EXERCISE DIRECTIONS -
From the entries provided below, copy each line that contains the word "cyan".

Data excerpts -

● ● ● ●

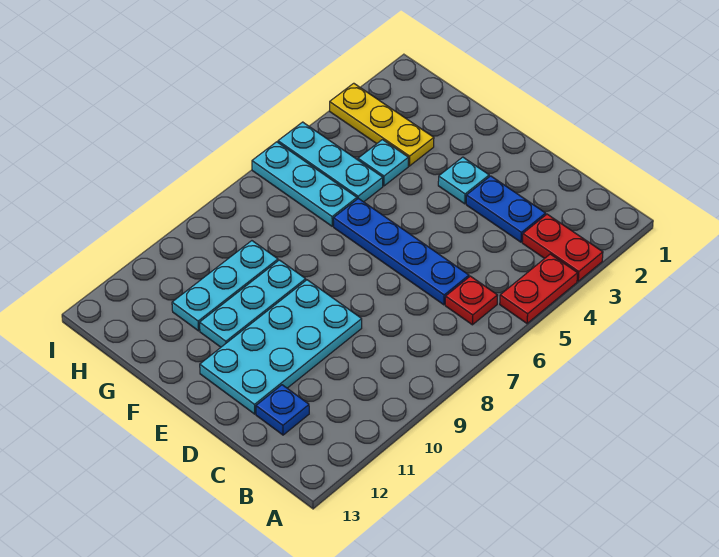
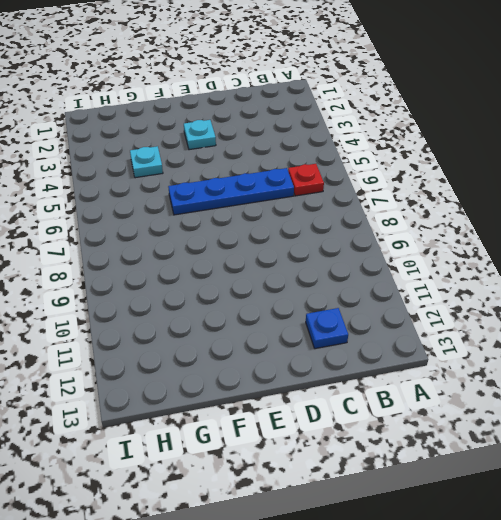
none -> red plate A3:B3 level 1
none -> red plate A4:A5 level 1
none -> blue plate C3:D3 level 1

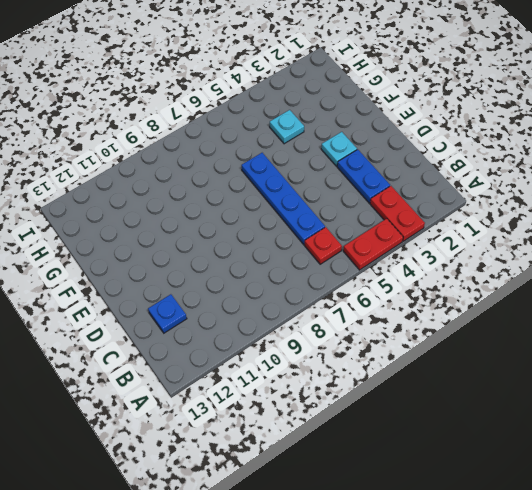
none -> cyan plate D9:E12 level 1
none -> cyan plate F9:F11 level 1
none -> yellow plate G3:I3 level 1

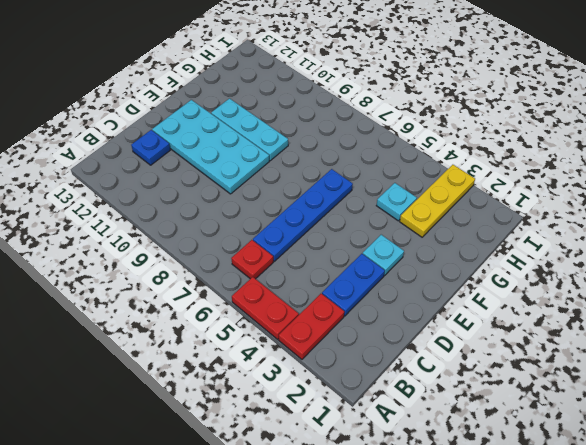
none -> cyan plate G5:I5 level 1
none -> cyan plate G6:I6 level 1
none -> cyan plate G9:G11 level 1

● ● ● ●

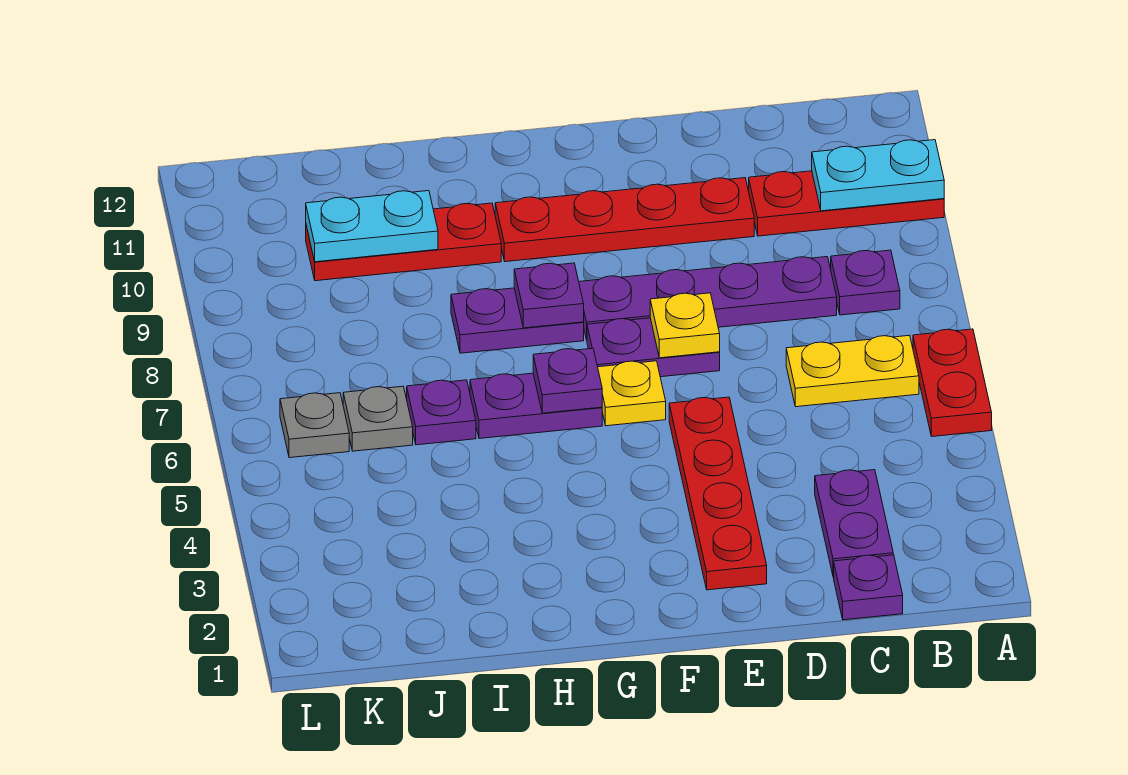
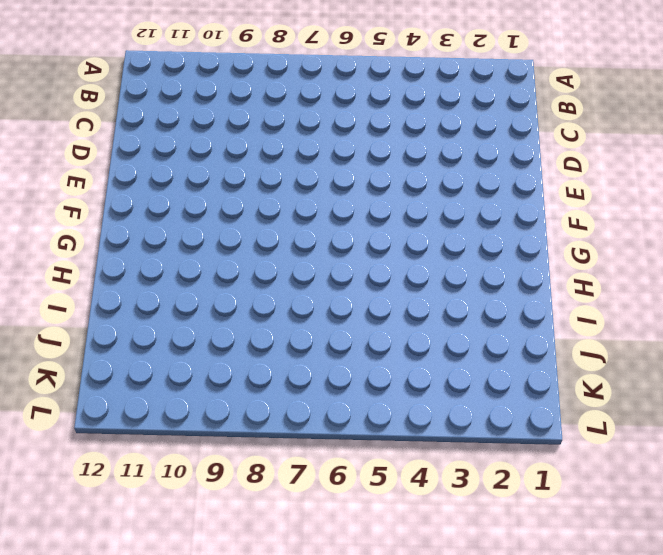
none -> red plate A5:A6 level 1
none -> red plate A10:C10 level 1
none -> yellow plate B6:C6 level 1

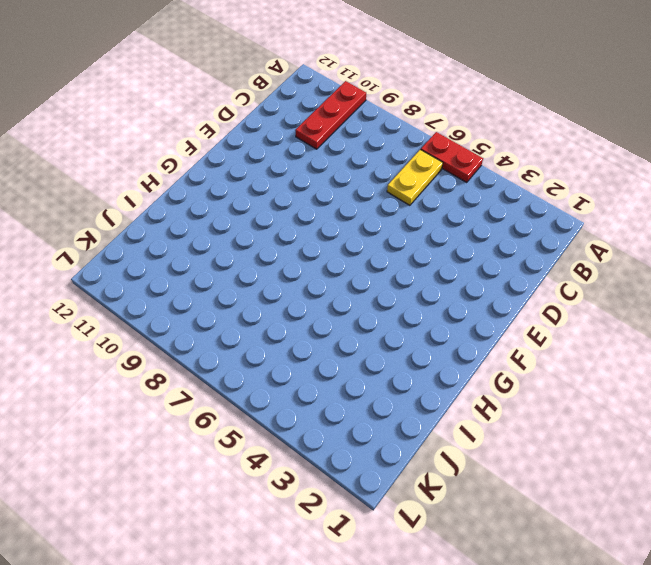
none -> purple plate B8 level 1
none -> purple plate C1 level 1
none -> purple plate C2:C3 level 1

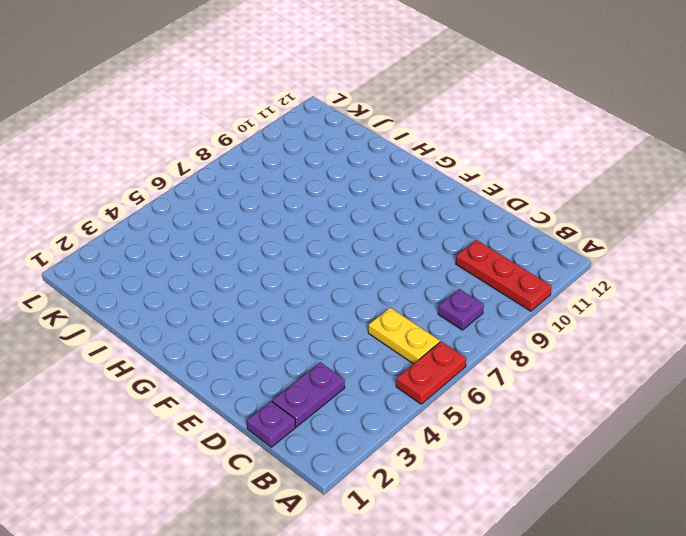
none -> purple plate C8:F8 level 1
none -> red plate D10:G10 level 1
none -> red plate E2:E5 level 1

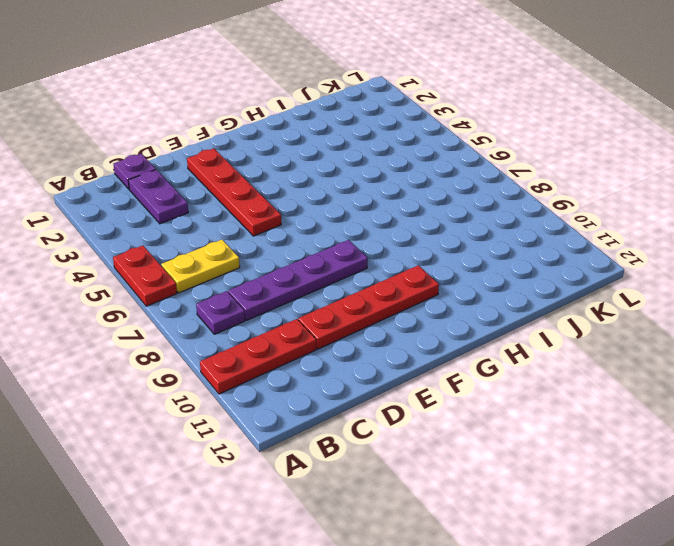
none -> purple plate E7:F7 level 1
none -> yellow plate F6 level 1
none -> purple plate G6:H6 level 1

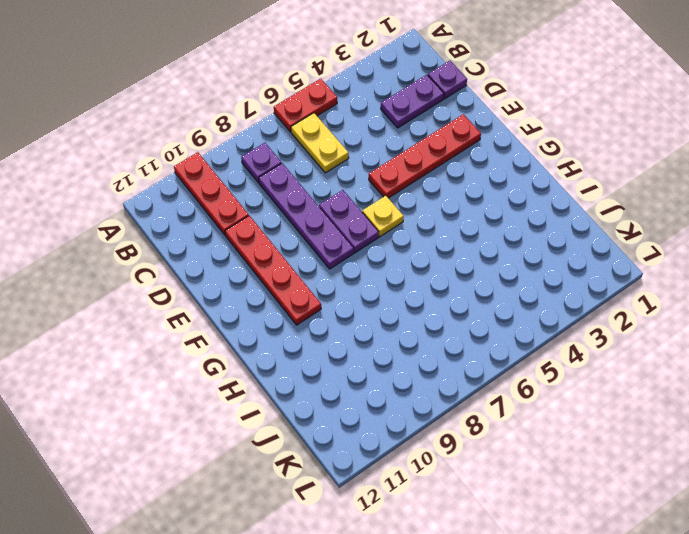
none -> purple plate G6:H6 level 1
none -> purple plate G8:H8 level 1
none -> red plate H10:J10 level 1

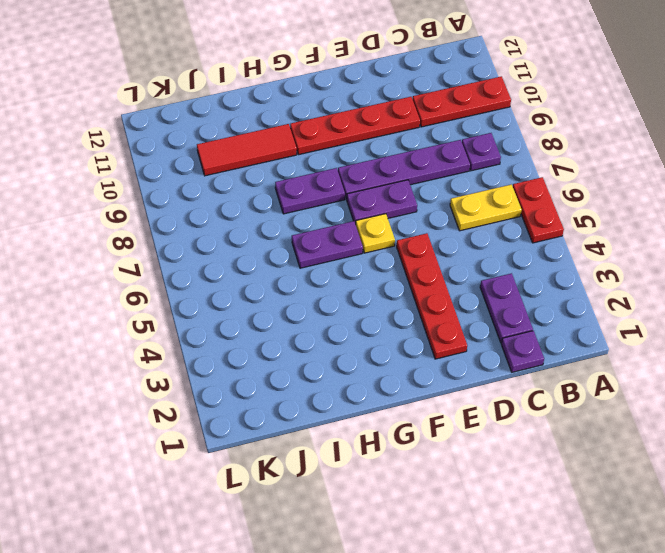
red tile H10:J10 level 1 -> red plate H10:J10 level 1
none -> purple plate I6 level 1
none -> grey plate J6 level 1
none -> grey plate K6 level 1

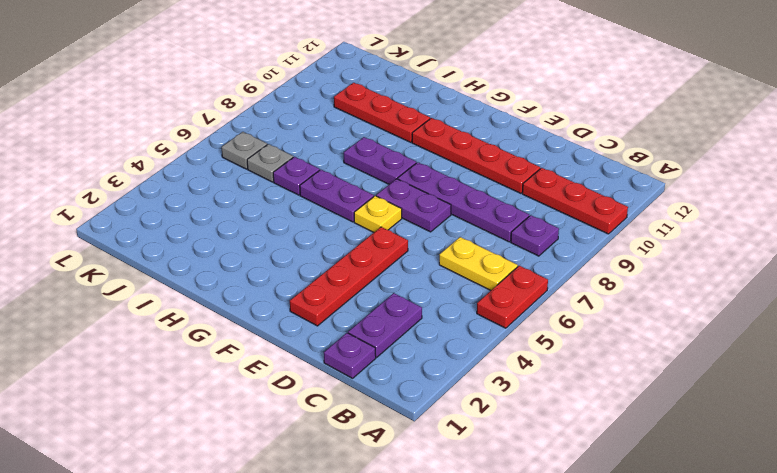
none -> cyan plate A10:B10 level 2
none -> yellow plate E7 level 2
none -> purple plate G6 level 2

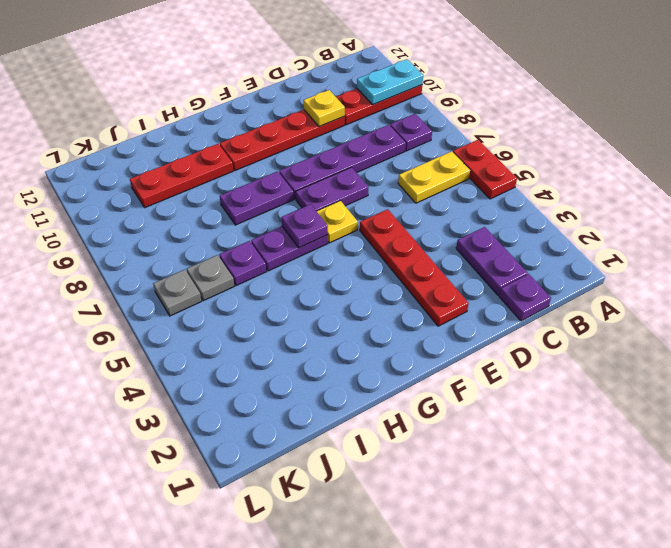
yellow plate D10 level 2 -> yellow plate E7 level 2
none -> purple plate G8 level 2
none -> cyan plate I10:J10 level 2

● ● ● ●

RESPONSE TO THIS TASK -
none -> cyan plate D9:E12 level 1
none -> cyan plate F9:F11 level 1
none -> cyan plate G5:I5 level 1
none -> cyan plate G6:I6 level 1
none -> cyan plate G9:G11 level 1
none -> cyan plate A10:B10 level 2
none -> cyan plate I10:J10 level 2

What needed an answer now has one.